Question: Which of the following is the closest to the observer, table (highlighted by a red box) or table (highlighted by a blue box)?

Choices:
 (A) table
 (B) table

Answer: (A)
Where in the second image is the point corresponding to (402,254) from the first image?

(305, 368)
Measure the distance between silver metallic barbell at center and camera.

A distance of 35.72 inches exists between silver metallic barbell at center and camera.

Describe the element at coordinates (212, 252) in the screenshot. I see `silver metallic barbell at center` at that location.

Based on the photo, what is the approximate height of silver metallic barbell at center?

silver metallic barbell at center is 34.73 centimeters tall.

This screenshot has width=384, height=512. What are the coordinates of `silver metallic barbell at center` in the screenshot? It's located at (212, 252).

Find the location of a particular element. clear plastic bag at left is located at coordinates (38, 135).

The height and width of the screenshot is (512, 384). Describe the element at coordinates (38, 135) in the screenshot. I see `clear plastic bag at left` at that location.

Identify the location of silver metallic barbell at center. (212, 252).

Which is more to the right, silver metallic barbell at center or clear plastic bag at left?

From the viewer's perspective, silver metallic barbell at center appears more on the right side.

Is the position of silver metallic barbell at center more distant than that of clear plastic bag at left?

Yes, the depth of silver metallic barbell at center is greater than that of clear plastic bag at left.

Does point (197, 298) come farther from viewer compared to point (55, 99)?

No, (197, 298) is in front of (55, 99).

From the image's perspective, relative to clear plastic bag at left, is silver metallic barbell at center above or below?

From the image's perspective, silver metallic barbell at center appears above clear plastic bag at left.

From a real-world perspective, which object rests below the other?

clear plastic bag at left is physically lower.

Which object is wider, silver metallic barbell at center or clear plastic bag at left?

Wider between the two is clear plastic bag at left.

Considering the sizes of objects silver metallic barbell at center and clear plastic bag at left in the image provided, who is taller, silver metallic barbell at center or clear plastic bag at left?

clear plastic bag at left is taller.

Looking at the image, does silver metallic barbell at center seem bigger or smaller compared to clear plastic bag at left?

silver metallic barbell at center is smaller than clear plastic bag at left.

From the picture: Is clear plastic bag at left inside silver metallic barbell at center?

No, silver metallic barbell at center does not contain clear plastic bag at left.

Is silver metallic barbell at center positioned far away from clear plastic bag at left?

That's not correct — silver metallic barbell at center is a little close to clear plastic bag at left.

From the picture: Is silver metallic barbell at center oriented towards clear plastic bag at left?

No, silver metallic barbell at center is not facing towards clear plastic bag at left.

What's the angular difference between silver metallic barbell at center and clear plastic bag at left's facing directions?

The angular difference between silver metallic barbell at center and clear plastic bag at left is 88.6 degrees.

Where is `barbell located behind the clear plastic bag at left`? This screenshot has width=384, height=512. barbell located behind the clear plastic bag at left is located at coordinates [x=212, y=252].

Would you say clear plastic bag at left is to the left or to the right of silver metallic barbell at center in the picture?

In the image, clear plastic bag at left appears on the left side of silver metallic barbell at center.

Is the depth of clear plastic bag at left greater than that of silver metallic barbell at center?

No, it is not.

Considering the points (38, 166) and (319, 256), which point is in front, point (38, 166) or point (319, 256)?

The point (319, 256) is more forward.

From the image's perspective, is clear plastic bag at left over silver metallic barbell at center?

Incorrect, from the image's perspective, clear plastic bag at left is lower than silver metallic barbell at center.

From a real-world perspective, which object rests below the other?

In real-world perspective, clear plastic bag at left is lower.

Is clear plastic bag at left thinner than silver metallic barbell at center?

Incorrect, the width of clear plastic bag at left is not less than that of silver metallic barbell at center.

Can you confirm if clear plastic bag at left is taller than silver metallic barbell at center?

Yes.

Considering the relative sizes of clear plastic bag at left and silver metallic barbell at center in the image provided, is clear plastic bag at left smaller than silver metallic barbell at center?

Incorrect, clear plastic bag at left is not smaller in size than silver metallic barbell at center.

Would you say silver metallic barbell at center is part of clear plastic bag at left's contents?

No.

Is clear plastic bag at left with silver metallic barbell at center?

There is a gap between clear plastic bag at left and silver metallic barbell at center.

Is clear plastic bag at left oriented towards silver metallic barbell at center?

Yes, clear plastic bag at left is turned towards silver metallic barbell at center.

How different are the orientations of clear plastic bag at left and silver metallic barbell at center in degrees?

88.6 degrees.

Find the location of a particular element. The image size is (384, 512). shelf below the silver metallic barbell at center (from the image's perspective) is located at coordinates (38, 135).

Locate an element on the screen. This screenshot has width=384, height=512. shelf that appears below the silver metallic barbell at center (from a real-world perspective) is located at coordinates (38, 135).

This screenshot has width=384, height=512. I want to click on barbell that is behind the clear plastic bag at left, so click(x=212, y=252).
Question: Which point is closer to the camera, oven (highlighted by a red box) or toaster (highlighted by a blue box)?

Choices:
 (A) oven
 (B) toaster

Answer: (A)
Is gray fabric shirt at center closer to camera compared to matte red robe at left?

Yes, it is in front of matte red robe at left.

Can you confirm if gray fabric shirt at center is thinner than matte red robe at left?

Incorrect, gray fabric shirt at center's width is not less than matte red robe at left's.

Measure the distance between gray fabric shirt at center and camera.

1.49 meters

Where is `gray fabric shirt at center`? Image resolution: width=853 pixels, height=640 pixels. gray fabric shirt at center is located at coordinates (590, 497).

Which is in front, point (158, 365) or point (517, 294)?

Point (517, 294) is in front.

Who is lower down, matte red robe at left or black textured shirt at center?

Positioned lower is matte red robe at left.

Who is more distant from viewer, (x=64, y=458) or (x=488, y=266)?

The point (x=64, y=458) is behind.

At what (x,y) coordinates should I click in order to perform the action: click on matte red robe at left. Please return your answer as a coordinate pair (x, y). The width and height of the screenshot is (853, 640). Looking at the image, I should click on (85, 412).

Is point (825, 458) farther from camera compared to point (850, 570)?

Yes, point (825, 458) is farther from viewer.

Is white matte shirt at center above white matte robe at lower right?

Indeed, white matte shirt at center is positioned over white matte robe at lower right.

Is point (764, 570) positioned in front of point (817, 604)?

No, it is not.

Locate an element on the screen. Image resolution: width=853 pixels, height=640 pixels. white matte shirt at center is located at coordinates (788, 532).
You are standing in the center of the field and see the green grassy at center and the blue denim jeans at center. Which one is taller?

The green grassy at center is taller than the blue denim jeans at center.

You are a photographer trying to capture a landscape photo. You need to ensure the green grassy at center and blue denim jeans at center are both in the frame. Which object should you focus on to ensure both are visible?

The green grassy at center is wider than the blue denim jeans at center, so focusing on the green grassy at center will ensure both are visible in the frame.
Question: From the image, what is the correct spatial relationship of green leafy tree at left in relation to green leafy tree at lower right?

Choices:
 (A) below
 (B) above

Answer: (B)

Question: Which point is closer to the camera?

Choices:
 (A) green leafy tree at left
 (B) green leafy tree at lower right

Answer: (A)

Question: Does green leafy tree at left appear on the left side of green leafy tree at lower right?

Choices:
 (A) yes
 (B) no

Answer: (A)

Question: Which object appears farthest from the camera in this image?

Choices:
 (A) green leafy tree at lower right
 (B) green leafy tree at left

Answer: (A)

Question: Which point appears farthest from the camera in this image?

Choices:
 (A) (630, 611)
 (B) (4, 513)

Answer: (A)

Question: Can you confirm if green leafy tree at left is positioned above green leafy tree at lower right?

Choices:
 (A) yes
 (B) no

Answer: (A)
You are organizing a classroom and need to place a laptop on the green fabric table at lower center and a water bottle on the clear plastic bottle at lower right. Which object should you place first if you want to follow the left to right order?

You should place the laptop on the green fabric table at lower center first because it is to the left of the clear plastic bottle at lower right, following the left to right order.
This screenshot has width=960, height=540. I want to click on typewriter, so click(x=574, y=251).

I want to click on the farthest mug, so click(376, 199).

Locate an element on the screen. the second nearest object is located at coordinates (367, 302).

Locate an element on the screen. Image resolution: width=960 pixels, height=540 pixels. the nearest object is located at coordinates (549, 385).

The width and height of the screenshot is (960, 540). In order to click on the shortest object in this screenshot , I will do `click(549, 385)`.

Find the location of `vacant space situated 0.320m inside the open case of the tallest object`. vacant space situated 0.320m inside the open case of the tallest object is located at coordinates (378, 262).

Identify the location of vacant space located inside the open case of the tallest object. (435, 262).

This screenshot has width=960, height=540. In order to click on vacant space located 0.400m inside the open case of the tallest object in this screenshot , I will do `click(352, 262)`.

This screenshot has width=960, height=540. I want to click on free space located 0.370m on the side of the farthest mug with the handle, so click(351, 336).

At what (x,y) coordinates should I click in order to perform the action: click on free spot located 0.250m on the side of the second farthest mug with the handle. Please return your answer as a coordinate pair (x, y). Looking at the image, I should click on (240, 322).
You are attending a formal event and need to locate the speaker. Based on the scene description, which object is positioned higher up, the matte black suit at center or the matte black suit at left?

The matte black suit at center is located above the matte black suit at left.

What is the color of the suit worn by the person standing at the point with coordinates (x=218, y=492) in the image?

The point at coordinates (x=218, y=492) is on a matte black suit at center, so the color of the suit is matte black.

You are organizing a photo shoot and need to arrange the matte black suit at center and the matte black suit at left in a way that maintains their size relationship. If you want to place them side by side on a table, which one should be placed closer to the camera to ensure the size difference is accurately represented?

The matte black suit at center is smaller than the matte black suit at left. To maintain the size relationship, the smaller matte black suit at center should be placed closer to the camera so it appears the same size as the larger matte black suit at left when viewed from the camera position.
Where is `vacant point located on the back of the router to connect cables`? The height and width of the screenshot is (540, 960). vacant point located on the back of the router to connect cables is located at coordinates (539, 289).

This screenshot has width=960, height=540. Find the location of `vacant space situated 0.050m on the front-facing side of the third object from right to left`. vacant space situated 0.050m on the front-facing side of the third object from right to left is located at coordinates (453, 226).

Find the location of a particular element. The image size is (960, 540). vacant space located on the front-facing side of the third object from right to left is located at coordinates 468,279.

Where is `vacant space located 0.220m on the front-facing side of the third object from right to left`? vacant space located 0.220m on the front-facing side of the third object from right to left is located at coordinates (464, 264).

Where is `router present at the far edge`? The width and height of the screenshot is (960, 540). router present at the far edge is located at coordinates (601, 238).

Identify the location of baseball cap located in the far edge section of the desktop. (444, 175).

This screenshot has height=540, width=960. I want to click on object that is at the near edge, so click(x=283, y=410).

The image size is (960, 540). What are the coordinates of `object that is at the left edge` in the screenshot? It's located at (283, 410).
▬▬▬▬▬▬
WHAT IS REQUIRED => Copy out every line in the entries above that contains the word "blue". Letter case matters.

EXPECTED ANSWER =>
Question: Which of the following is the closest to the observer, table (highlighted by a red box) or table (highlighted by a blue box)?
Question: Which point is closer to the camera, oven (highlighted by a red box) or toaster (highlighted by a blue box)?
You are standing in the center of the field and see the green grassy at center and the blue denim jeans at center. Which one is taller?
The green grassy at center is taller than the blue denim jeans at center.
You are a photographer trying to capture a landscape photo. You need to ensure the green grassy at center and blue denim jeans at center are both in the frame. Which object should you focus on to ensure both are visible?
The green grassy at center is wider than the blue denim jeans at center, so focusing on the green grassy at center will ensure both are visible in the frame.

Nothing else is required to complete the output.